Recorded information:
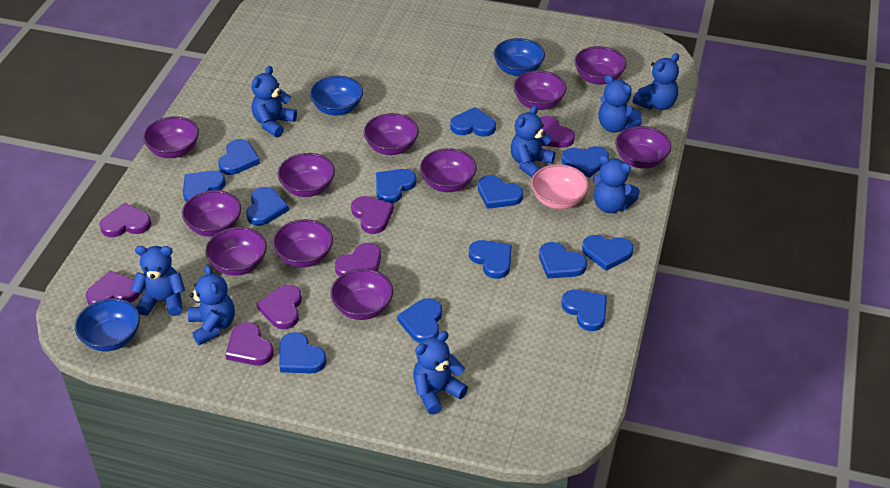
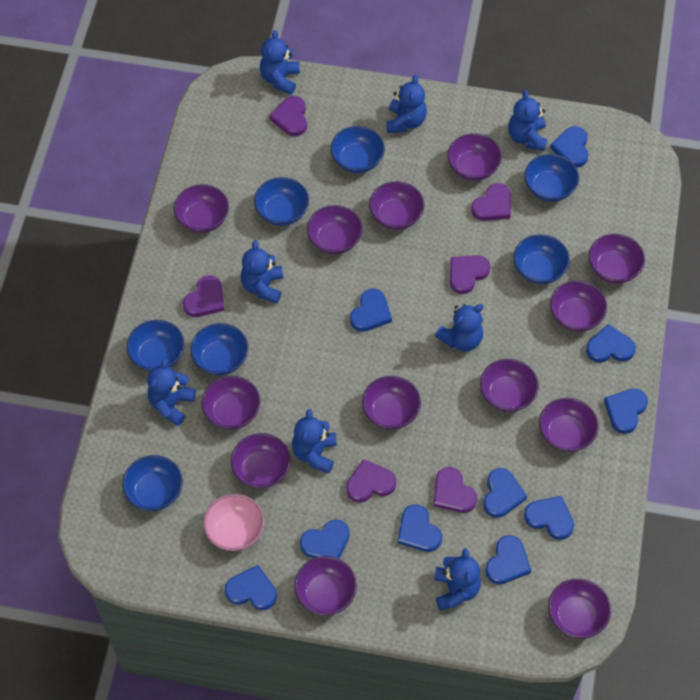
blue bowl: 3 -> 7
blue heart: 13 -> 10
purple bowl: 11 -> 13
purple heart: 7 -> 6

Assigned task: A word-for-word retyping of the material above is expected, without pictures.

Task response:
blue bowl: 3 -> 7
blue heart: 13 -> 10
purple bowl: 11 -> 13
purple heart: 7 -> 6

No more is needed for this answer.